Task brief:
Your reply should reproduce all the data below exactly while excluding the pictures.

------ Information shown

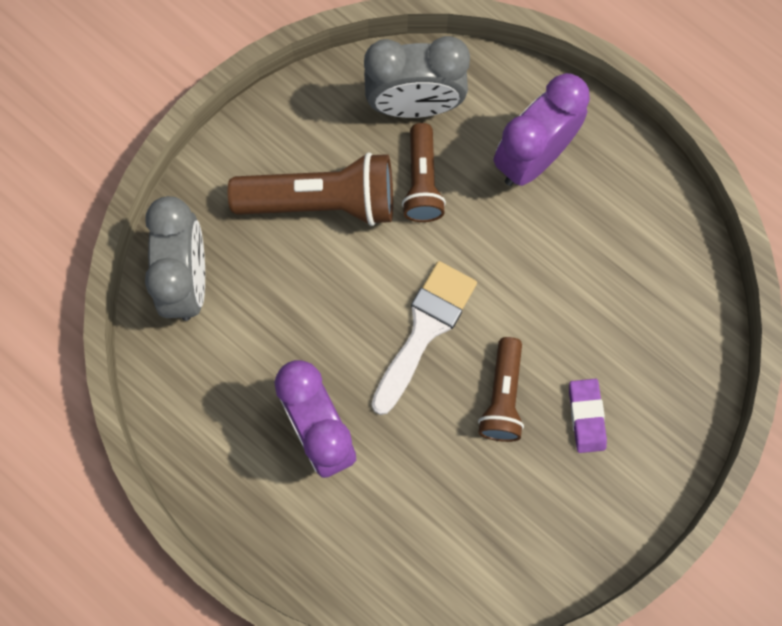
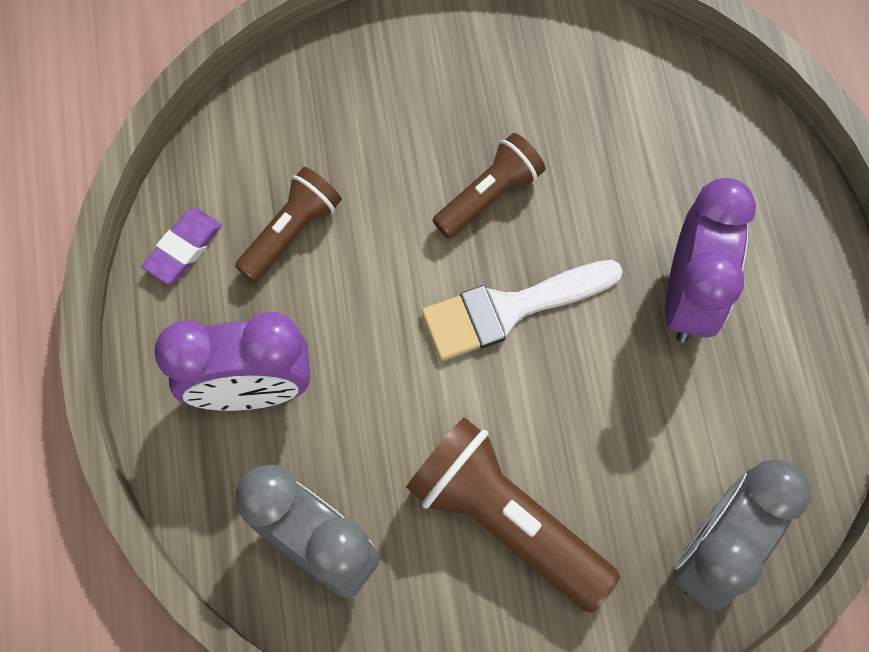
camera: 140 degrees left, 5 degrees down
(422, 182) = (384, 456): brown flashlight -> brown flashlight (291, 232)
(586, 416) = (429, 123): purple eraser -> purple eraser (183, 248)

------------

Output for this task:
camera: 140 degrees left, 5 degrees down
(422, 182) = (384, 456): brown flashlight -> brown flashlight (291, 232)
(586, 416) = (429, 123): purple eraser -> purple eraser (183, 248)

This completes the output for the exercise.